**DATA SECTION**:
----------------

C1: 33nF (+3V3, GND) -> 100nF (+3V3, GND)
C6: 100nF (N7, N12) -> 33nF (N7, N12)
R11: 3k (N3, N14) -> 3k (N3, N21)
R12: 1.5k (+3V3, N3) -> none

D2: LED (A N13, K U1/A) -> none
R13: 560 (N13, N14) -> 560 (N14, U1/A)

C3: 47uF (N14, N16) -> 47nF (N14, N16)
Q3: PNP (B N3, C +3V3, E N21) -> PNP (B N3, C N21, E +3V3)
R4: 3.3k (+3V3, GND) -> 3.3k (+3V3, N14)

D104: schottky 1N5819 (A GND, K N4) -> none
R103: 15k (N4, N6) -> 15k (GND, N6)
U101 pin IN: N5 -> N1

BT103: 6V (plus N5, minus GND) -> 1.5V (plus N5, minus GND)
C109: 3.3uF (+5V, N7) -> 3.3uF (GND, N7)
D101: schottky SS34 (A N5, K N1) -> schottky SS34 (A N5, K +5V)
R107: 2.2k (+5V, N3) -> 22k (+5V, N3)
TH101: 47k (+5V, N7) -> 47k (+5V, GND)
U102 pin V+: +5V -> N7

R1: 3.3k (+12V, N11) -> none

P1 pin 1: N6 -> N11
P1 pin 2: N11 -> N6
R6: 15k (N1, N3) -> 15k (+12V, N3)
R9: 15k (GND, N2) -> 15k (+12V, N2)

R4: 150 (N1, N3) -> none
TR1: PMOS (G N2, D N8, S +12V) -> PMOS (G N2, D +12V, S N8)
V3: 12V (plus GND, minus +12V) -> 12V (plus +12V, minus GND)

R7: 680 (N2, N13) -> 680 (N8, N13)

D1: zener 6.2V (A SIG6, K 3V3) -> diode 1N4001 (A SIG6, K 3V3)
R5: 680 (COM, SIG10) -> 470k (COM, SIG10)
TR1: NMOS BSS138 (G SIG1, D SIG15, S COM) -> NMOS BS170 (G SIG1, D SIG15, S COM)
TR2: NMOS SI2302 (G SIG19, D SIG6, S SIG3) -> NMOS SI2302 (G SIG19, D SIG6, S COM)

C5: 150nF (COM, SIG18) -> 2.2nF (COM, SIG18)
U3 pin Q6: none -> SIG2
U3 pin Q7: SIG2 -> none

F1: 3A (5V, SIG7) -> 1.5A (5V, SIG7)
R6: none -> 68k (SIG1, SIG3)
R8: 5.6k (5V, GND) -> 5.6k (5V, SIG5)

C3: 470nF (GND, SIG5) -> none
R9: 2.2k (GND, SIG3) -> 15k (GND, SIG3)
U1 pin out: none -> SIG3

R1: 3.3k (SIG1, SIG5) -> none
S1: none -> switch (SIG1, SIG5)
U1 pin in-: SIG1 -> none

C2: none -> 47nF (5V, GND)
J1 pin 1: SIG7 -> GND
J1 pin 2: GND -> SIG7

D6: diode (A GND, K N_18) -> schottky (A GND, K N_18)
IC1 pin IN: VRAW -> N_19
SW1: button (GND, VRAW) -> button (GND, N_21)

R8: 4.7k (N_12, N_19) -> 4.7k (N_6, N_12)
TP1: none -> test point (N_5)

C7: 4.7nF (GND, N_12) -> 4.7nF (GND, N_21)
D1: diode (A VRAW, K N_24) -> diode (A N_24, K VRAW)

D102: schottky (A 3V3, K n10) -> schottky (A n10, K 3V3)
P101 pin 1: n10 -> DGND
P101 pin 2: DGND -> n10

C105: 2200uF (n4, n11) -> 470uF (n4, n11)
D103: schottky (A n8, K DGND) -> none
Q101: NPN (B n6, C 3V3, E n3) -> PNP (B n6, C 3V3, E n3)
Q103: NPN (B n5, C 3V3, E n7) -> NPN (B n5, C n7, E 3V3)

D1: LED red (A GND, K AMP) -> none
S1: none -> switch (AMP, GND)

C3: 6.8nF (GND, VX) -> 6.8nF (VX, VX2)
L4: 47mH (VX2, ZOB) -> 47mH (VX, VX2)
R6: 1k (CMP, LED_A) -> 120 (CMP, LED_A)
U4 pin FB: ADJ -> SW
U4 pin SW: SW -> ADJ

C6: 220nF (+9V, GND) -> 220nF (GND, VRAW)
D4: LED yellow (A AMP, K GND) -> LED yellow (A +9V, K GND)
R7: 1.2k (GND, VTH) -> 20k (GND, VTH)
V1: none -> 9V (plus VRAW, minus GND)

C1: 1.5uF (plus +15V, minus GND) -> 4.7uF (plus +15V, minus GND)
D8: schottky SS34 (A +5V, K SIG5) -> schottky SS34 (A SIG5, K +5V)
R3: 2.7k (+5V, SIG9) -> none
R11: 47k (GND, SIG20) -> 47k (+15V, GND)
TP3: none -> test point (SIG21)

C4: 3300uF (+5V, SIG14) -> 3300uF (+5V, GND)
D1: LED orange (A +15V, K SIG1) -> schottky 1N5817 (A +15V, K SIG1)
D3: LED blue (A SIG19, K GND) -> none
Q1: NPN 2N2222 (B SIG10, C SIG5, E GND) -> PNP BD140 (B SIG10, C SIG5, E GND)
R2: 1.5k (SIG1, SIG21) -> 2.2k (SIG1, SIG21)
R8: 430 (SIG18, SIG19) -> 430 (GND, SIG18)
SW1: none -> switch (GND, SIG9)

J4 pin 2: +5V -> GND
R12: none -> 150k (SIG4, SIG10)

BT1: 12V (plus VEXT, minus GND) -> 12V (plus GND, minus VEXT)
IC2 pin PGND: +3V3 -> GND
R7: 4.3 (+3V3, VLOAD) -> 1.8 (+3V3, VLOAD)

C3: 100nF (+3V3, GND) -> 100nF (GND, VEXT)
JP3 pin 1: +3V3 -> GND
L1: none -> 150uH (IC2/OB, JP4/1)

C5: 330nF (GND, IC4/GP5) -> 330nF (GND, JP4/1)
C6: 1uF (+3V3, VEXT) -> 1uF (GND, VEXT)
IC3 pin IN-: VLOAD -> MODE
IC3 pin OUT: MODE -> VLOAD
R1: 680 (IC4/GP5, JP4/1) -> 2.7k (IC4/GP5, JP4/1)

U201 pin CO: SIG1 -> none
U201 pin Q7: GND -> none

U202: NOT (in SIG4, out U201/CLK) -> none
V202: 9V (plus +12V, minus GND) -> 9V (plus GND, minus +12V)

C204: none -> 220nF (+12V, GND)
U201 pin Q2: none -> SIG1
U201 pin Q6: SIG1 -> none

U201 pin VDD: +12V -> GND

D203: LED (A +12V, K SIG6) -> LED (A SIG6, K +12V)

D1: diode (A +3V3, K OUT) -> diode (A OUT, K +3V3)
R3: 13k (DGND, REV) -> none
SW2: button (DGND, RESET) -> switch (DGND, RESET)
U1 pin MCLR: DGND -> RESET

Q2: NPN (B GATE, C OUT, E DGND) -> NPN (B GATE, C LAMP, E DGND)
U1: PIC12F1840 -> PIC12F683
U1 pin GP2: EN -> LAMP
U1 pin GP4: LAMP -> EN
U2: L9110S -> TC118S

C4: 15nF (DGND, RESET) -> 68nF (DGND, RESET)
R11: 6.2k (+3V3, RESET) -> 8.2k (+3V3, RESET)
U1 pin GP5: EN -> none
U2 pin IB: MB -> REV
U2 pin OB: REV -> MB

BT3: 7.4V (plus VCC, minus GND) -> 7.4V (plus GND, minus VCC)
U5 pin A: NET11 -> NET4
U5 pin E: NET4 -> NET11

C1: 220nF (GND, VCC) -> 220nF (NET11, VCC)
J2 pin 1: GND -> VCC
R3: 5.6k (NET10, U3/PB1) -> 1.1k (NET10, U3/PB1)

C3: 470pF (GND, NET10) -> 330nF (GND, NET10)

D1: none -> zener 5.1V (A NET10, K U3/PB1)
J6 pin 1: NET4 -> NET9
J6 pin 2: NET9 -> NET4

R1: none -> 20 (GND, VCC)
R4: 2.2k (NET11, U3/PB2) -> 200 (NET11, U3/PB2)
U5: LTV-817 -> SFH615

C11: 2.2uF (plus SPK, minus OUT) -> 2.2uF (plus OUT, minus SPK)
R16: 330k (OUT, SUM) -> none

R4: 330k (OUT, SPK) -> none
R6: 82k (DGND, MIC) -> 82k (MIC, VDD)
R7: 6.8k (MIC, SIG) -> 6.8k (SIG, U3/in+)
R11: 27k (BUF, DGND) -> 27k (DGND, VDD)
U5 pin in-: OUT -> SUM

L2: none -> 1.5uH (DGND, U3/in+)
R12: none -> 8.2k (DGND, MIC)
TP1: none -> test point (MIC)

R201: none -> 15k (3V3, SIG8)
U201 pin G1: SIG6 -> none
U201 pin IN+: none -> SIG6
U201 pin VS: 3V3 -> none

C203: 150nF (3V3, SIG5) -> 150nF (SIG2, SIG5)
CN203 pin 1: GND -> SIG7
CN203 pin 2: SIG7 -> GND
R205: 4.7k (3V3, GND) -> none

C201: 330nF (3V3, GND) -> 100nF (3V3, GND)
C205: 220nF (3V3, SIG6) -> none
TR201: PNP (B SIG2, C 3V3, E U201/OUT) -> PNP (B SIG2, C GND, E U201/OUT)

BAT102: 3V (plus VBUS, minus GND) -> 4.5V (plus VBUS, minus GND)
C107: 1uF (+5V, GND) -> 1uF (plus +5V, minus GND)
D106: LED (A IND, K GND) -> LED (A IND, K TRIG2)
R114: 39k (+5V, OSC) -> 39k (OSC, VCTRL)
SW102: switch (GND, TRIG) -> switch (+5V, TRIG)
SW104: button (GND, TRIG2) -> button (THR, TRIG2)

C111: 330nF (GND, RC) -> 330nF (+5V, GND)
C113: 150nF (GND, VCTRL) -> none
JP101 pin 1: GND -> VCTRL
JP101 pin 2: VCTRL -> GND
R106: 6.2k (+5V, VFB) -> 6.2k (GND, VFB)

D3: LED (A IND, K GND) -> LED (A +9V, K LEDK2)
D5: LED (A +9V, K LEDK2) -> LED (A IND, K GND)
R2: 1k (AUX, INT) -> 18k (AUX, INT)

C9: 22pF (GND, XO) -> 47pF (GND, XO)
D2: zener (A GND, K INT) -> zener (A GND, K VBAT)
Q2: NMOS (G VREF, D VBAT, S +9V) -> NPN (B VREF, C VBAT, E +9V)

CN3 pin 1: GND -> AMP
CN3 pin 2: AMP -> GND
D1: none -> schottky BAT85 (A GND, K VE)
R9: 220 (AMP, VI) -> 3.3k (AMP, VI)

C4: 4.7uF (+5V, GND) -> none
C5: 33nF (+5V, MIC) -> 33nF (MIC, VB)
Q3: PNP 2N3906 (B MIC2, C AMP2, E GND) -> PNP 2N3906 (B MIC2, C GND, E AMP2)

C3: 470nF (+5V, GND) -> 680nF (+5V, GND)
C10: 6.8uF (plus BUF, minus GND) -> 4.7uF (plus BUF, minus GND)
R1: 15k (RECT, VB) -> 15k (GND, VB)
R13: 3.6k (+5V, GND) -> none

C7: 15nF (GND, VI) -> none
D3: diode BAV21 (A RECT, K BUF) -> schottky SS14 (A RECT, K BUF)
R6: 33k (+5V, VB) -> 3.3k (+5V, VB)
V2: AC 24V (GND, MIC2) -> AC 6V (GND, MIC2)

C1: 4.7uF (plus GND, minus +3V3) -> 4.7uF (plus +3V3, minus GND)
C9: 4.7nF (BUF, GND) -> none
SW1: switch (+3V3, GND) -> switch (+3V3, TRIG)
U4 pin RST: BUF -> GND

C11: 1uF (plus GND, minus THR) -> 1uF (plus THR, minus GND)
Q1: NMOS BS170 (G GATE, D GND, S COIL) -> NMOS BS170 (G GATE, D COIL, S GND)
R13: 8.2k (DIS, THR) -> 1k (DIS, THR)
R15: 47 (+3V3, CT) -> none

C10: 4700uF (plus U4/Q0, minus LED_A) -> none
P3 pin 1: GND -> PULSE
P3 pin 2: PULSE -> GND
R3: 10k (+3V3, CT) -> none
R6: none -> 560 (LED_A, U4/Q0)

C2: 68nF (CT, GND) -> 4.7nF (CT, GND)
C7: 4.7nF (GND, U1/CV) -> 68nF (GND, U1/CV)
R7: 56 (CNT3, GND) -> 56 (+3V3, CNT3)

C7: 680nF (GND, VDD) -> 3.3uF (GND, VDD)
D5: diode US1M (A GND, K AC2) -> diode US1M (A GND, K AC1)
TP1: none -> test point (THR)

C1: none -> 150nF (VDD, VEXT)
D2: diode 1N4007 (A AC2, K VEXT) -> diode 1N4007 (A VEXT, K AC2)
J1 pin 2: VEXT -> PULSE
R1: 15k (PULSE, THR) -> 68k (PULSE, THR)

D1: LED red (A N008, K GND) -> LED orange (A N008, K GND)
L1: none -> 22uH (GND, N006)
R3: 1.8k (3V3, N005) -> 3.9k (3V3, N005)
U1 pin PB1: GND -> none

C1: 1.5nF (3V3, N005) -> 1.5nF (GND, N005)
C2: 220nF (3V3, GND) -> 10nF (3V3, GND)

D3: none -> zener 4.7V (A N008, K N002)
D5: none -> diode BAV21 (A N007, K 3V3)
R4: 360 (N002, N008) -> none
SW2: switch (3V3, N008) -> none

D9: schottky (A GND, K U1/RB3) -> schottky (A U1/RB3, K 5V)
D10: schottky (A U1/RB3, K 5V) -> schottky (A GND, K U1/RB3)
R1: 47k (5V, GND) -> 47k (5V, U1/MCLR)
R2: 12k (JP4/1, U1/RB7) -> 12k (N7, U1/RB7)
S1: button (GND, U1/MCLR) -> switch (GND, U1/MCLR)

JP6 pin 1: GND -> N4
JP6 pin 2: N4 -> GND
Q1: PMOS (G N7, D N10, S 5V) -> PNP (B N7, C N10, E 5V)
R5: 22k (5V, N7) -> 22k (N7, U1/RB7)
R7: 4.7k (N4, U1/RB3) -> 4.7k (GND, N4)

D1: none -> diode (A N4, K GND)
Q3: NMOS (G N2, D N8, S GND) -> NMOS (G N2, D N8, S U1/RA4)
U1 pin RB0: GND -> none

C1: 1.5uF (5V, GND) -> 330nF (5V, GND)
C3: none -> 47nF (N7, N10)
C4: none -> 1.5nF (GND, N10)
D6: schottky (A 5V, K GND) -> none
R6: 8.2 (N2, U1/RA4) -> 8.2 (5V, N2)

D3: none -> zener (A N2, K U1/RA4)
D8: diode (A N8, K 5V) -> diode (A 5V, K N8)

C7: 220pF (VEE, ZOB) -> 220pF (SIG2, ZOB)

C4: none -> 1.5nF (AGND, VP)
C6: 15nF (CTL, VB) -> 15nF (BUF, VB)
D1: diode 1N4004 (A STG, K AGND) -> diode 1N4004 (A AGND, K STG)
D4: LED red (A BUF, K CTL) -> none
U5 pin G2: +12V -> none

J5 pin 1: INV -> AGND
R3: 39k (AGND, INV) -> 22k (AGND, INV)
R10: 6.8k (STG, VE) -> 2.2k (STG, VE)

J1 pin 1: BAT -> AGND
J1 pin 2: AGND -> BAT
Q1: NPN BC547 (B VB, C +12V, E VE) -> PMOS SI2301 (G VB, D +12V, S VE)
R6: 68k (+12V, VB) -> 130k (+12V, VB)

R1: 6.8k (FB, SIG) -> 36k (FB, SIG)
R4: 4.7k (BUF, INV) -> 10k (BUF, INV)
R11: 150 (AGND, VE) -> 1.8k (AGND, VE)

----------------

**TASK PROMPT**: Nothing but the exact lines from the start of the material through the line holding "U3 pin Q7: SIG2 -> none", both included, belongs in the answer.

**RESULT OF THIS EXERCISE**:
C1: 33nF (+3V3, GND) -> 100nF (+3V3, GND)
C6: 100nF (N7, N12) -> 33nF (N7, N12)
R11: 3k (N3, N14) -> 3k (N3, N21)
R12: 1.5k (+3V3, N3) -> none

D2: LED (A N13, K U1/A) -> none
R13: 560 (N13, N14) -> 560 (N14, U1/A)

C3: 47uF (N14, N16) -> 47nF (N14, N16)
Q3: PNP (B N3, C +3V3, E N21) -> PNP (B N3, C N21, E +3V3)
R4: 3.3k (+3V3, GND) -> 3.3k (+3V3, N14)

D104: schottky 1N5819 (A GND, K N4) -> none
R103: 15k (N4, N6) -> 15k (GND, N6)
U101 pin IN: N5 -> N1

BT103: 6V (plus N5, minus GND) -> 1.5V (plus N5, minus GND)
C109: 3.3uF (+5V, N7) -> 3.3uF (GND, N7)
D101: schottky SS34 (A N5, K N1) -> schottky SS34 (A N5, K +5V)
R107: 2.2k (+5V, N3) -> 22k (+5V, N3)
TH101: 47k (+5V, N7) -> 47k (+5V, GND)
U102 pin V+: +5V -> N7

R1: 3.3k (+12V, N11) -> none

P1 pin 1: N6 -> N11
P1 pin 2: N11 -> N6
R6: 15k (N1, N3) -> 15k (+12V, N3)
R9: 15k (GND, N2) -> 15k (+12V, N2)

R4: 150 (N1, N3) -> none
TR1: PMOS (G N2, D N8, S +12V) -> PMOS (G N2, D +12V, S N8)
V3: 12V (plus GND, minus +12V) -> 12V (plus +12V, minus GND)

R7: 680 (N2, N13) -> 680 (N8, N13)

D1: zener 6.2V (A SIG6, K 3V3) -> diode 1N4001 (A SIG6, K 3V3)
R5: 680 (COM, SIG10) -> 470k (COM, SIG10)
TR1: NMOS BSS138 (G SIG1, D SIG15, S COM) -> NMOS BS170 (G SIG1, D SIG15, S COM)
TR2: NMOS SI2302 (G SIG19, D SIG6, S SIG3) -> NMOS SI2302 (G SIG19, D SIG6, S COM)

C5: 150nF (COM, SIG18) -> 2.2nF (COM, SIG18)
U3 pin Q6: none -> SIG2
U3 pin Q7: SIG2 -> none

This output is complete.